■ Task to complete ■
With any pictures left out, restate word for word the lines in the listing below from the one holding "pink 1x2 plate" through the last.

■ Data excerpts ■
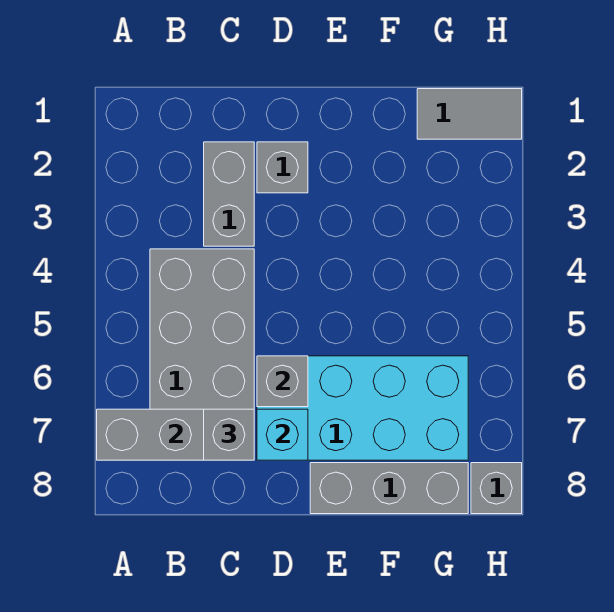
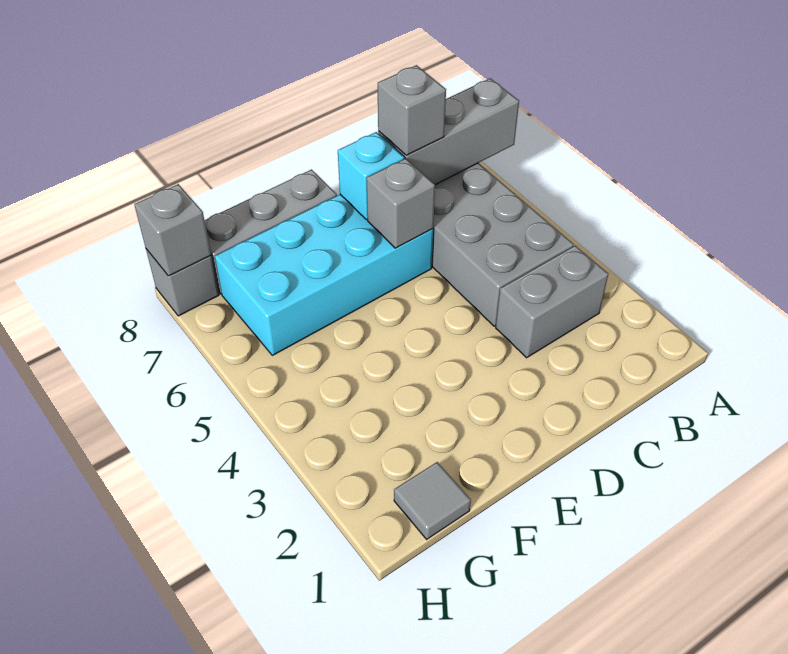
grey 1x2 brick [204,142,254,246] -> grey 1x2 brick turned to [496,246,608,358]
grey 1x1 brick [257,142,308,193] -> grey 1x1 brick moved to [134,184,211,276]
grey 1x2 tile [417,89,522,139] -> grey 1x1 tile [394,462,471,539]

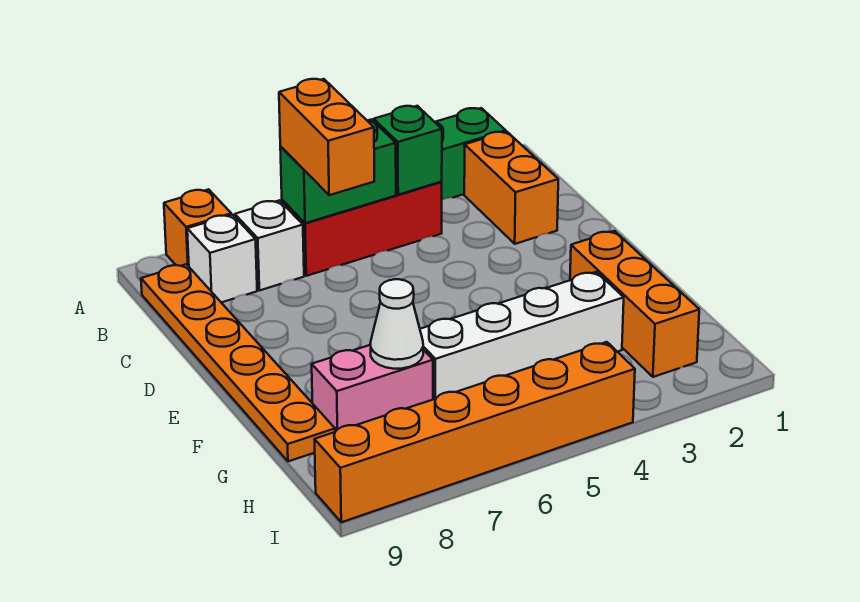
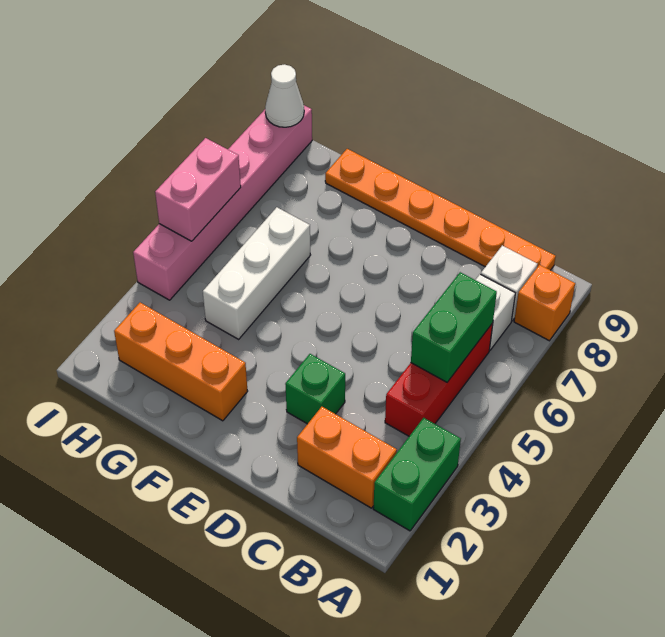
green 1x1 brick [374,106,442,195] -> green 1x1 brick moved to [285,354,345,424]
orange 1x2 brick [279,79,374,195] -> none
white 1x4 brick [420,272,624,399] -> white 1x3 brick [203,207,310,339]
pink 1x2 brick [312,345,433,432] -> pink 1x2 brick moved to [155,138,241,241]
white 1x1 cone [370,279,423,369] -> white 1x1 cone moved to [265,64,304,127]
orange 1x6 brick [314,342,635,522] -> pink 1x6 brick [133,105,312,300]

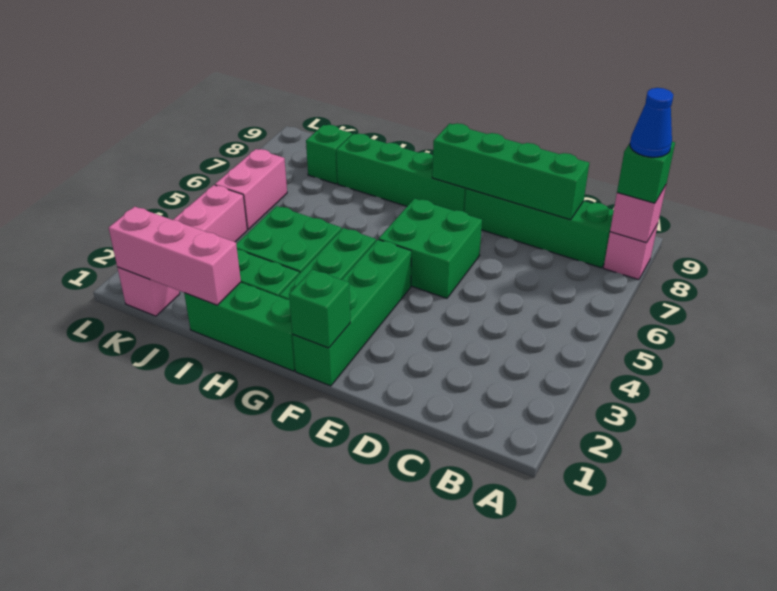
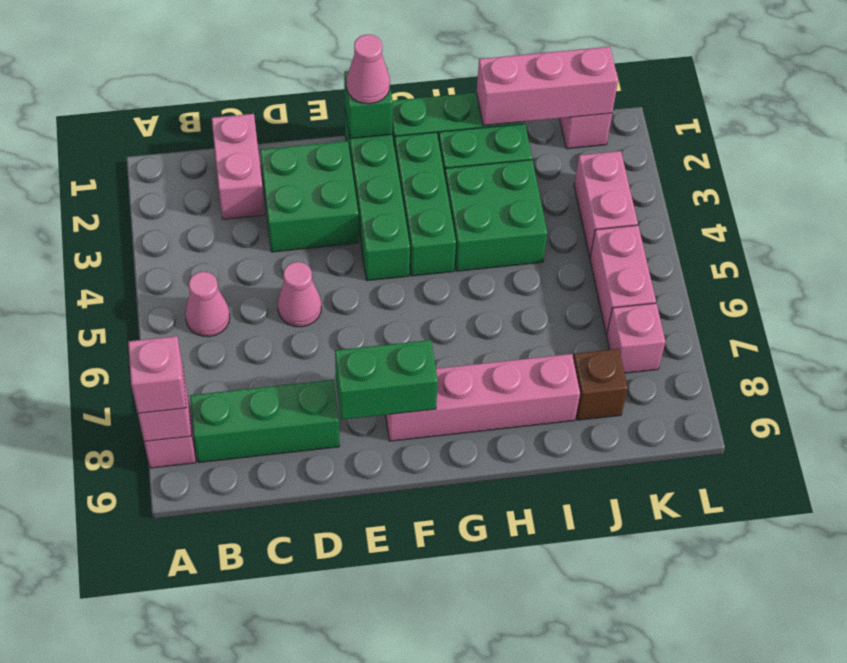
green 1x1 brick [617,142,675,203] -> pink 1x1 brick [128,336,186,413]
blue 1x1 cone [630,88,673,157] -> none
none -> pink 1x1 cone [185,272,230,337]
green 1x4 brick [465,188,614,268] -> green 1x3 brick [190,380,340,463]
none -> pink 1x2 brick [212,114,265,219]
green 1x4 brick [432,123,589,220] -> green 1x2 brick [335,340,438,420]
none -> pink 1x1 cone [278,262,321,327]
green 2x2 brick [379,198,482,298] -> green 2x2 brick moved to [260,141,359,252]
none -> pink 1x1 cone [347,34,390,104]
green 1x4 brick [336,134,466,212] -> pink 1x4 brick [386,354,580,441]
green 1x1 brick [306,125,352,184] -> brown 1x1 brick [573,349,628,420]
none -> pink 1x1 brick [607,303,665,373]

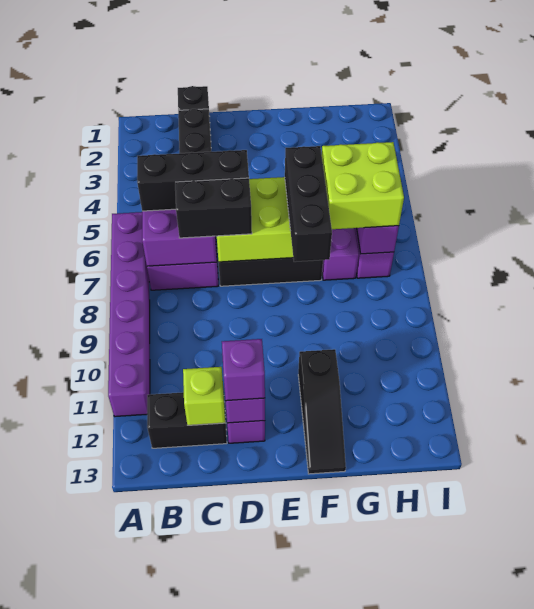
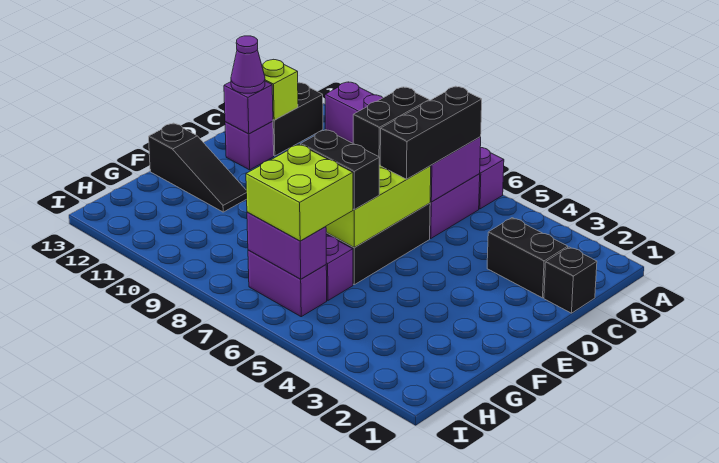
purple 1x1 brick [222,339,265,401] -> purple 1x1 cone [231,36,265,93]
black 1x3 brick [285,146,332,262] -> black 1x2 brick [301,130,379,210]
black 1x3 slope [298,349,346,474] -> black 1x3 slope turned to [149,123,247,212]

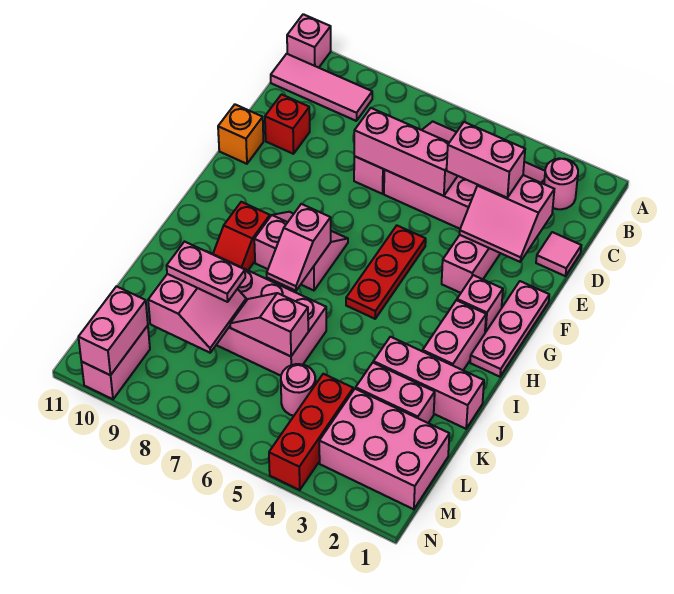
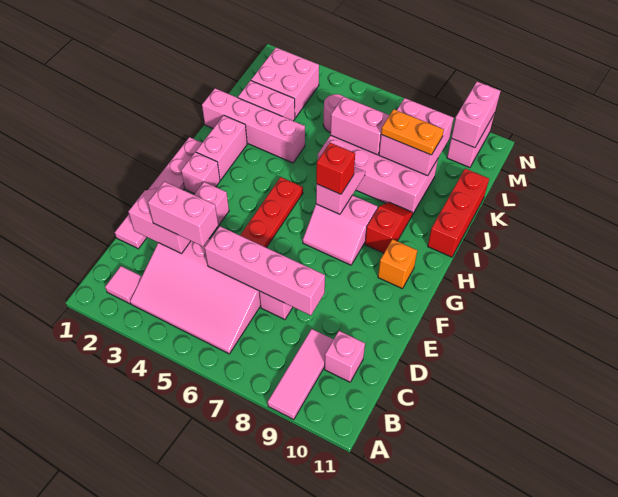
pink 1x1 brick [287,14,331,68] -> pink 1x1 brick moved to [325,331,365,382]
pink 1x1 round brick [544,158,578,209] -> pink 1x1 tile [105,266,142,304]
pink 1x3 tile [271,54,372,121] -> pink 1x3 tile turned to [268,329,333,420]
pink 1x3 brick [354,108,457,196] -> pink 1x4 brick [205,226,325,315]
red 1x1 brick [265,94,310,154] -> red 1x1 brick moved to [316,143,355,194]
orange 1x1 brick [218,105,263,164] -> orange 1x1 brick moved to [378,239,417,289]
pink 1x3 brick [373,337,484,429] -> pink 1x4 brick [202,88,305,163]
pink 1x2 slope [230,293,308,356] -> pink 1x2 brick [330,97,389,155]
pink 2x2 slope [148,274,246,353] -> pink 2x2 brick [379,98,454,176]
pink 1x2 plate [167,242,245,302] -> orange 1x2 plate [381,109,444,155]
pink 2x3 brick [319,389,449,509] -> pink 2x2 brick [251,48,319,118]
red 1x3 brick [269,374,353,490] -> red 1x3 brick moved to [428,169,489,257]

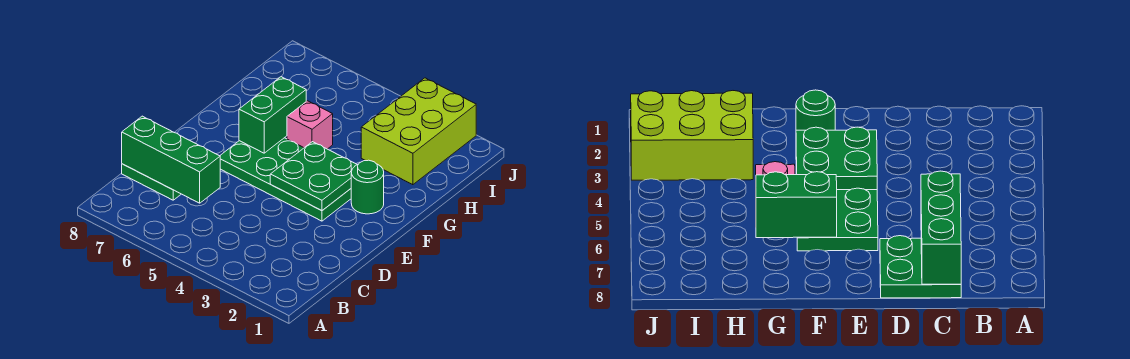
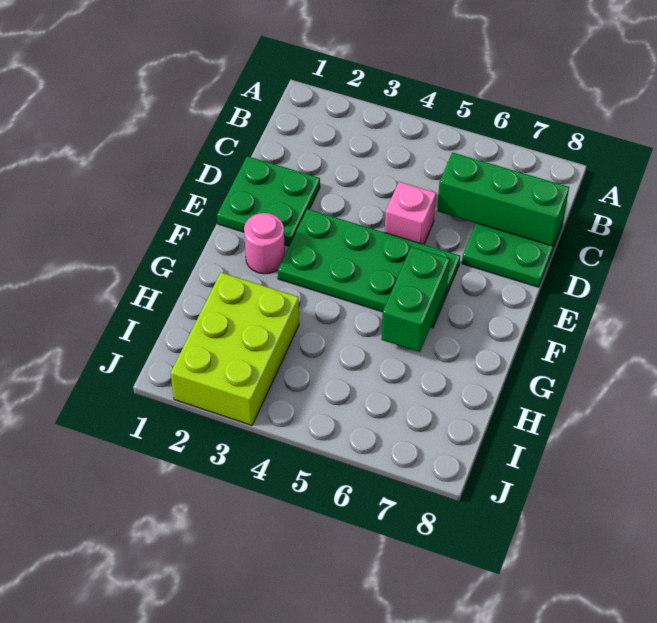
green 2x2 plate [270,142,357,211] -> green 2x2 plate moved to [217,156,320,246]
green 1x1 round brick [351,160,384,214] -> pink 1x1 round brick [244,213,285,274]
pink 1x1 brick [287,101,333,149] -> pink 1x1 brick moved to [385,182,436,244]

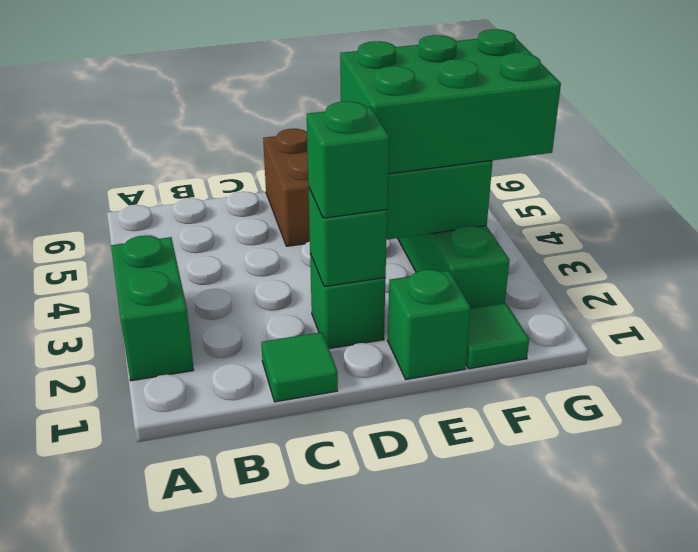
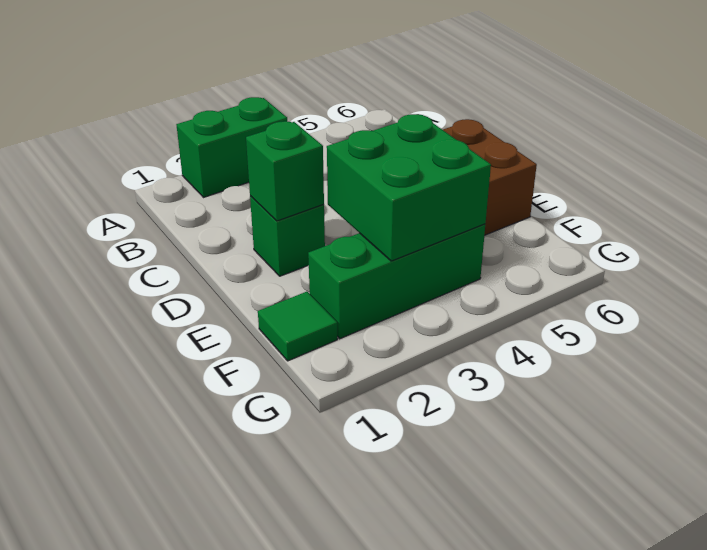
green 1x1 tile [261,332,338,402] -> none
green 1x1 brick [307,101,389,218] -> none
green 1x1 brick [388,270,471,379] -> none
green 2x3 brick [340,29,561,174] -> none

■ Result of the task ■
pink 1x2 plate [167,242,245,302] -> orange 1x2 plate [381,109,444,155]
pink 2x3 brick [319,389,449,509] -> pink 2x2 brick [251,48,319,118]
red 1x3 brick [269,374,353,490] -> red 1x3 brick moved to [428,169,489,257]

green 2x2 plate [270,142,357,211] -> green 2x2 plate moved to [217,156,320,246]
green 1x1 round brick [351,160,384,214] -> pink 1x1 round brick [244,213,285,274]
pink 1x1 brick [287,101,333,149] -> pink 1x1 brick moved to [385,182,436,244]

green 1x1 tile [261,332,338,402] -> none
green 1x1 brick [307,101,389,218] -> none
green 1x1 brick [388,270,471,379] -> none
green 2x3 brick [340,29,561,174] -> none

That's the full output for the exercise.